Problem:
In the records, find every line with the word "down" and copy it out.
########################################
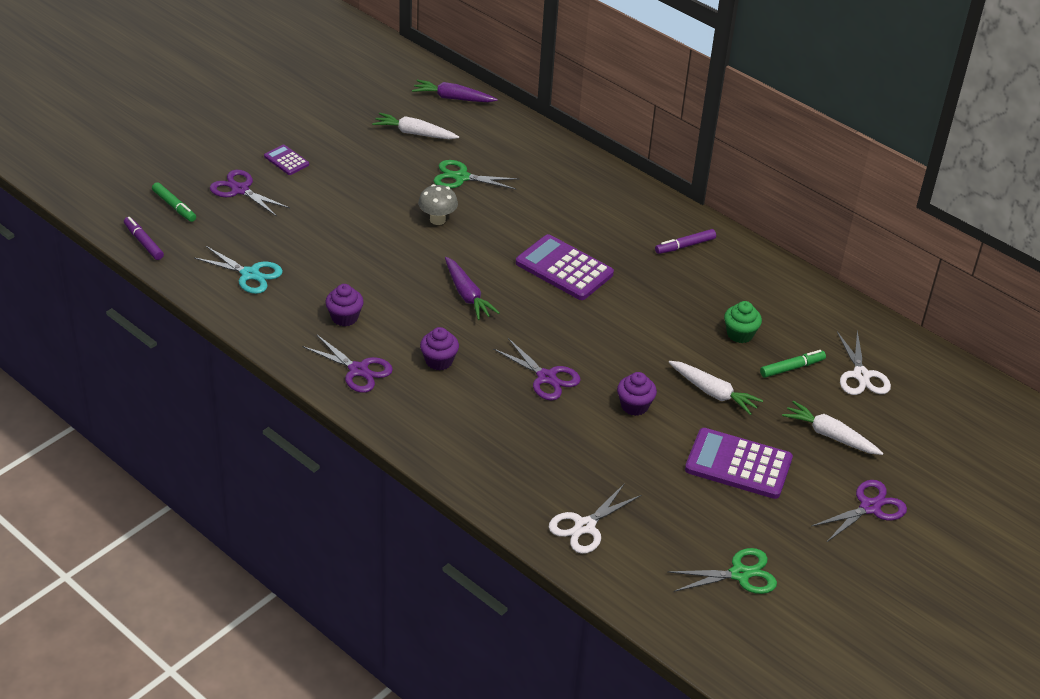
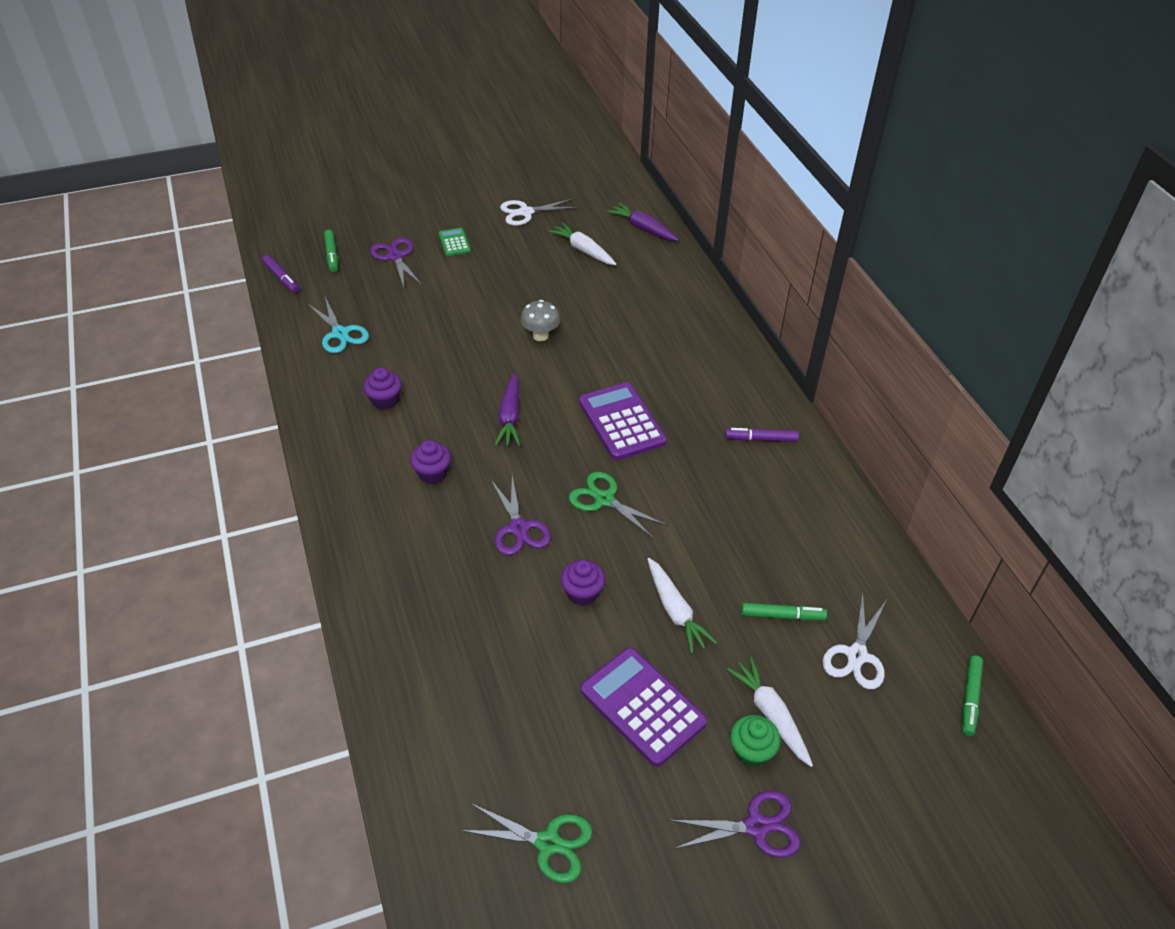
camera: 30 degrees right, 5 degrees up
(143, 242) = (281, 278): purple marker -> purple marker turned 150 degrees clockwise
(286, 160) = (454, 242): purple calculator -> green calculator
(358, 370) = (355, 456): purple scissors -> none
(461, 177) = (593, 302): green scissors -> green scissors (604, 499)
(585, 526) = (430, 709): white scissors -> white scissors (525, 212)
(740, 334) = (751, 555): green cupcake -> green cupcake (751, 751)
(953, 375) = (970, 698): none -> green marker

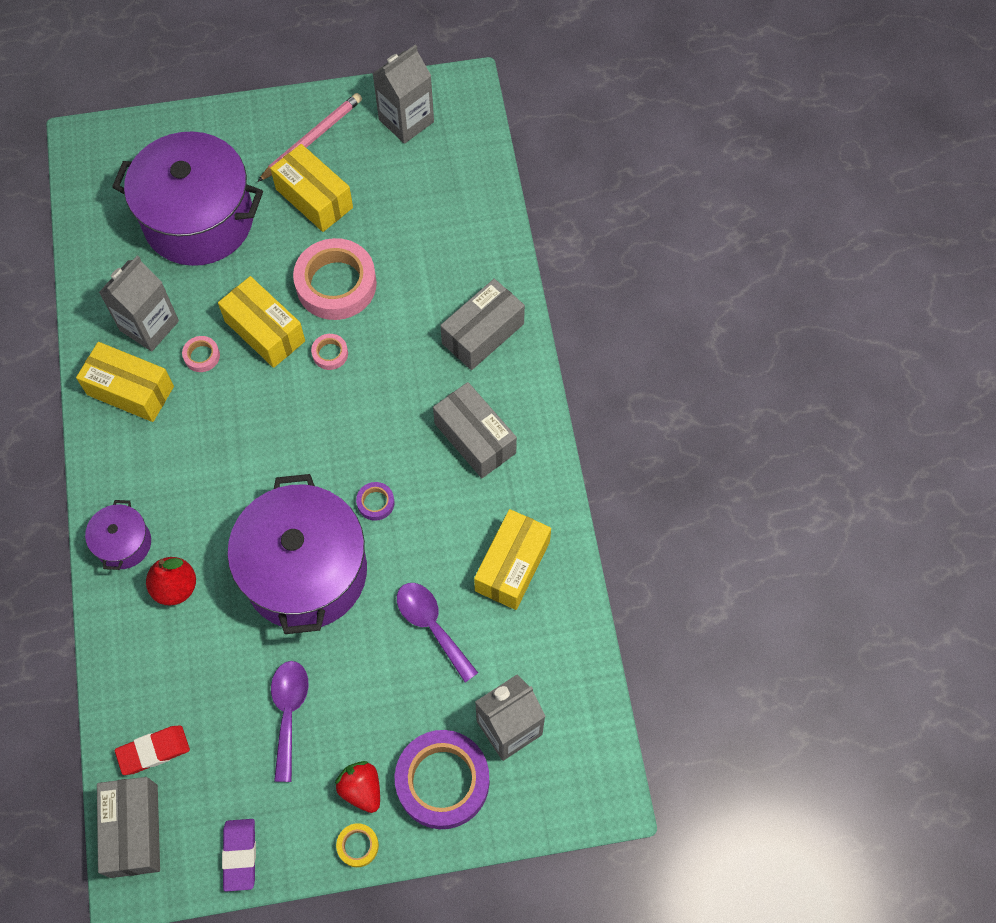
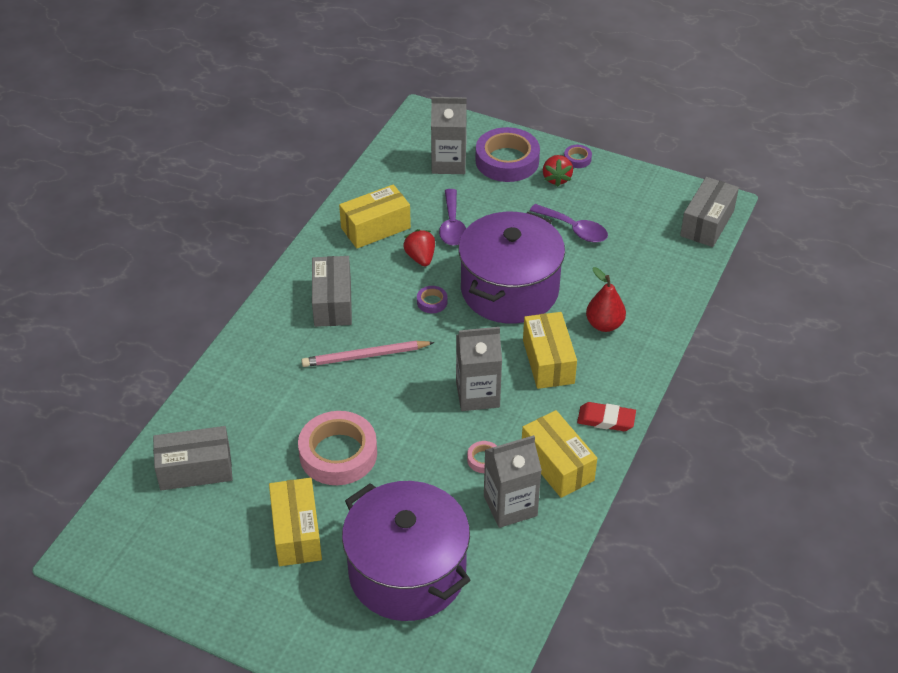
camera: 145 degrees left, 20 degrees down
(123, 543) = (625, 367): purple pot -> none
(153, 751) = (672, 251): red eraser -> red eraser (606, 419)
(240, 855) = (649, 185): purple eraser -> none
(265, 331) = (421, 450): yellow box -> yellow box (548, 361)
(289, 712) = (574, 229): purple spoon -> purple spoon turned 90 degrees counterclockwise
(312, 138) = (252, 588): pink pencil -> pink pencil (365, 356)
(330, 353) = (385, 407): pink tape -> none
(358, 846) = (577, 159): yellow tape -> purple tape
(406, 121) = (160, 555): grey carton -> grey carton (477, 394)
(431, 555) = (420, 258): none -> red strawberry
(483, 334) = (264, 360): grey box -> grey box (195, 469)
########################################
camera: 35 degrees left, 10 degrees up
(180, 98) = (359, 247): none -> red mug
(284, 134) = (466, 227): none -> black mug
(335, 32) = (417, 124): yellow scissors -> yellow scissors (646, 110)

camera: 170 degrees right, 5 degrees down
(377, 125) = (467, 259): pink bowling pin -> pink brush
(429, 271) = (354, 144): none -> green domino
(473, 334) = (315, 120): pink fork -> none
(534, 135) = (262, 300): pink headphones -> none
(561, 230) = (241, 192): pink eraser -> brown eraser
########################################
Solution to the problem:
camera: 145 degrees left, 20 degrees down
camera: 170 degrees right, 5 degrees down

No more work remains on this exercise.